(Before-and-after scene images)
------------------------------------

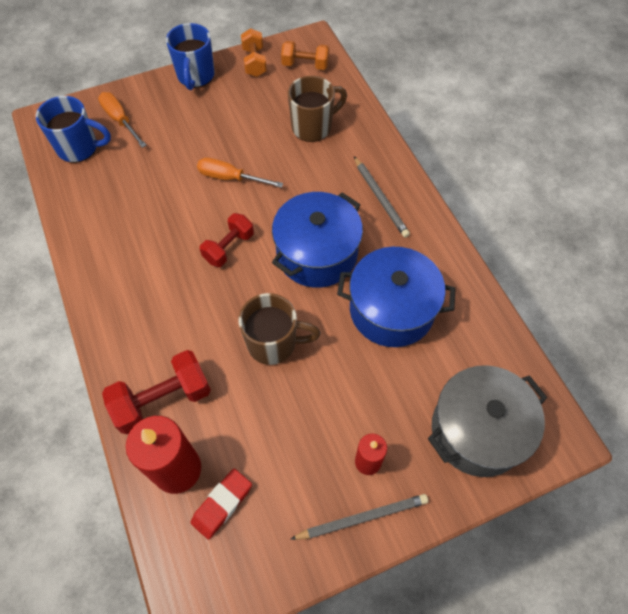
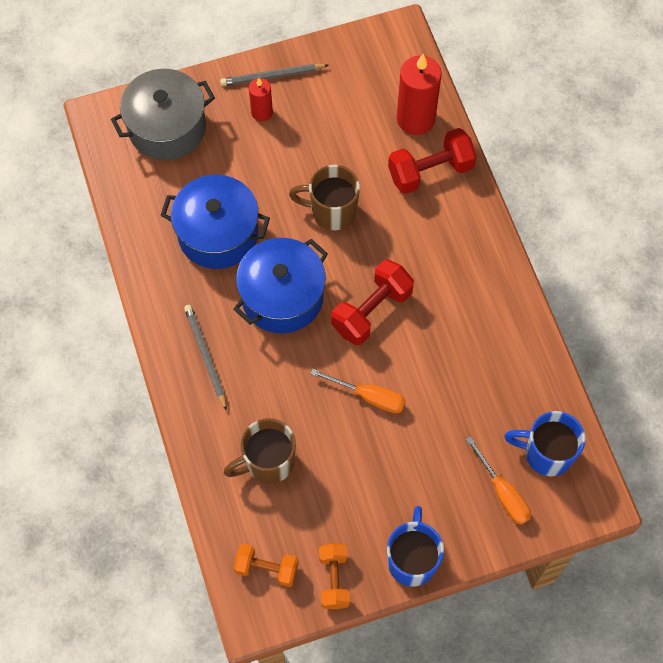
camera: 175 degrees left, 5 degrees up
red eraser [190,469,252,539] -> none
red dumbbell [200,213,254,267] -> red dumbbell [331,260,414,345], size x1.52

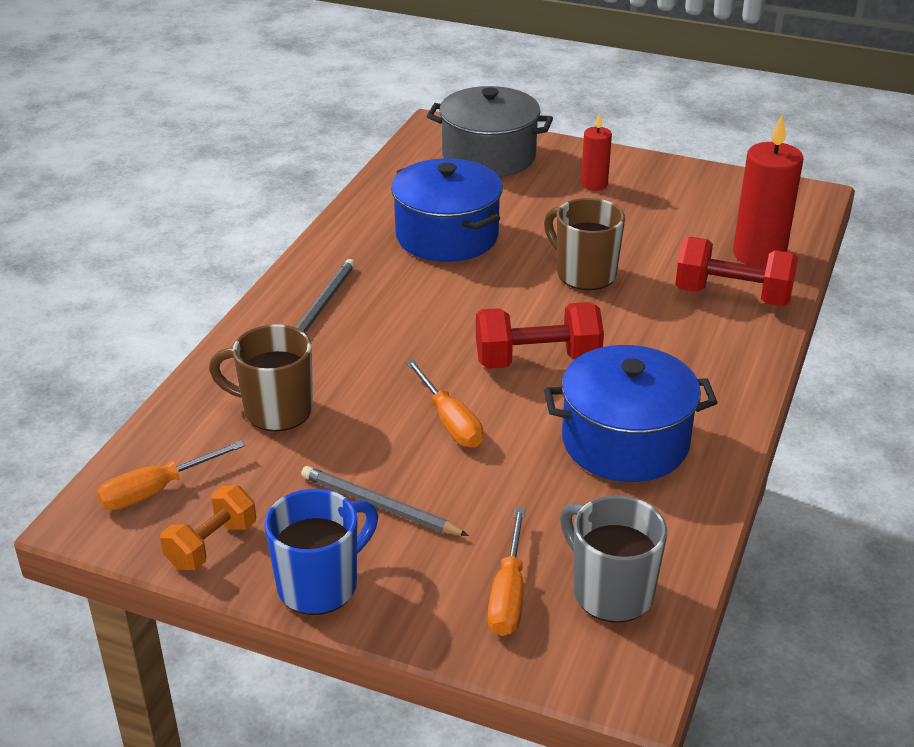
camera: 40 degrees right, 30 degrees down
grey pencil [220,64,329,86] -> grey pencil moved to [301,466,469,536]
blue pot [234,238,328,333] -> blue pot moved to [544,345,718,482]
orange dumbbell [234,544,299,587] -> orange screwdriver [97,440,245,510]
blue mug [504,411,586,477] -> grey mug [560,495,667,622]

------------------------------------

A word-for-word copy of every entry, with the pictures left out, is the required answer.

camera: 175 degrees left, 5 degrees up
red eraser [190,469,252,539] -> none
red dumbbell [200,213,254,267] -> red dumbbell [331,260,414,345], size x1.52

camera: 40 degrees right, 30 degrees down
grey pencil [220,64,329,86] -> grey pencil moved to [301,466,469,536]
blue pot [234,238,328,333] -> blue pot moved to [544,345,718,482]
orange dumbbell [234,544,299,587] -> orange screwdriver [97,440,245,510]
blue mug [504,411,586,477] -> grey mug [560,495,667,622]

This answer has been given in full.